Stored records:
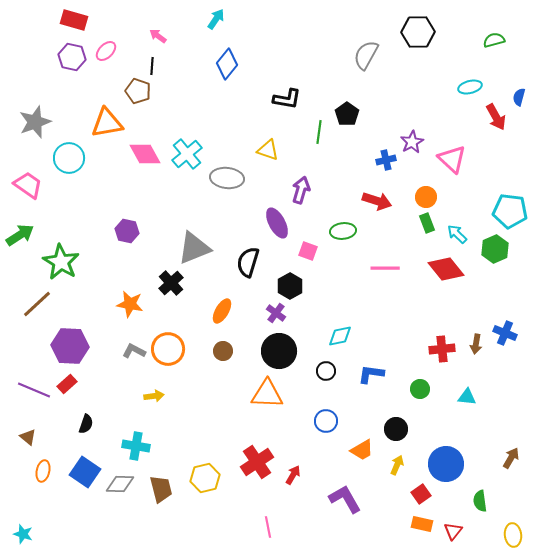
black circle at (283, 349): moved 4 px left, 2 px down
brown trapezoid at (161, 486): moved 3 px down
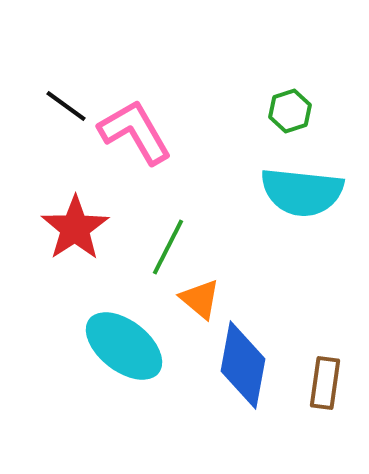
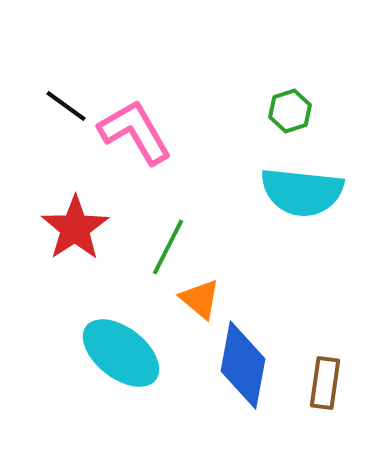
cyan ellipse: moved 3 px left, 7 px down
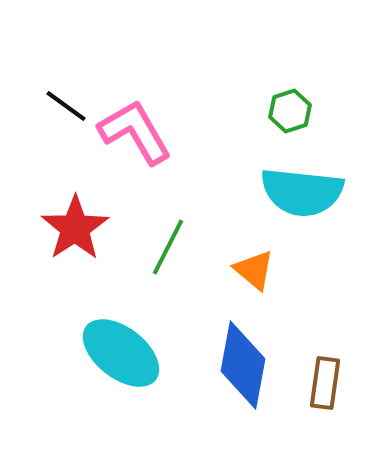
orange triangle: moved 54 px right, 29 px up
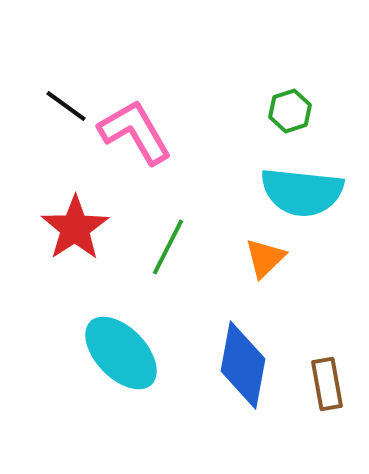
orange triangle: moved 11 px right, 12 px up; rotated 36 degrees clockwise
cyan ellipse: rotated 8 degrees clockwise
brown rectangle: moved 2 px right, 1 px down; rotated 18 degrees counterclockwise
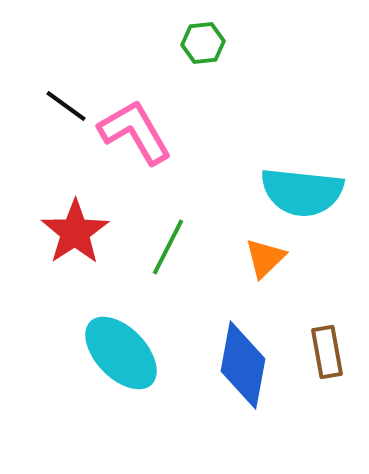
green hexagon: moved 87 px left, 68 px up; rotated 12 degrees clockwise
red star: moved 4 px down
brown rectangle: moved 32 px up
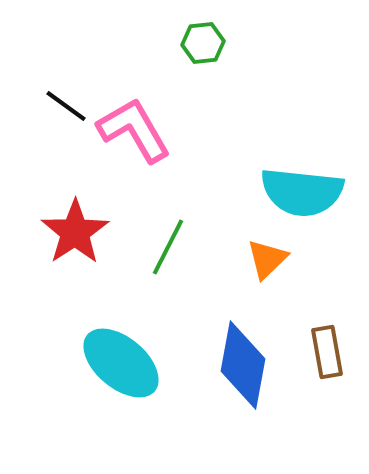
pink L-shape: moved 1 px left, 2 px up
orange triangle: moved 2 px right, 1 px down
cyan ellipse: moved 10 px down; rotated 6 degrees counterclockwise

■ Written problem: Write down every line of text from the items above word for word, leaving out the pictures.

■ Solution to the exercise:
black circle at (283, 349): moved 4 px left, 2 px down
brown trapezoid at (161, 486): moved 3 px down
cyan ellipse: moved 3 px left, 7 px down
orange triangle: moved 54 px right, 29 px up
orange triangle: moved 11 px right, 12 px up; rotated 36 degrees clockwise
cyan ellipse: rotated 8 degrees clockwise
brown rectangle: moved 2 px right, 1 px down; rotated 18 degrees counterclockwise
green hexagon: moved 87 px left, 68 px up; rotated 12 degrees clockwise
red star: moved 4 px down
brown rectangle: moved 32 px up
pink L-shape: moved 1 px left, 2 px up
orange triangle: moved 2 px right, 1 px down
cyan ellipse: moved 10 px down; rotated 6 degrees counterclockwise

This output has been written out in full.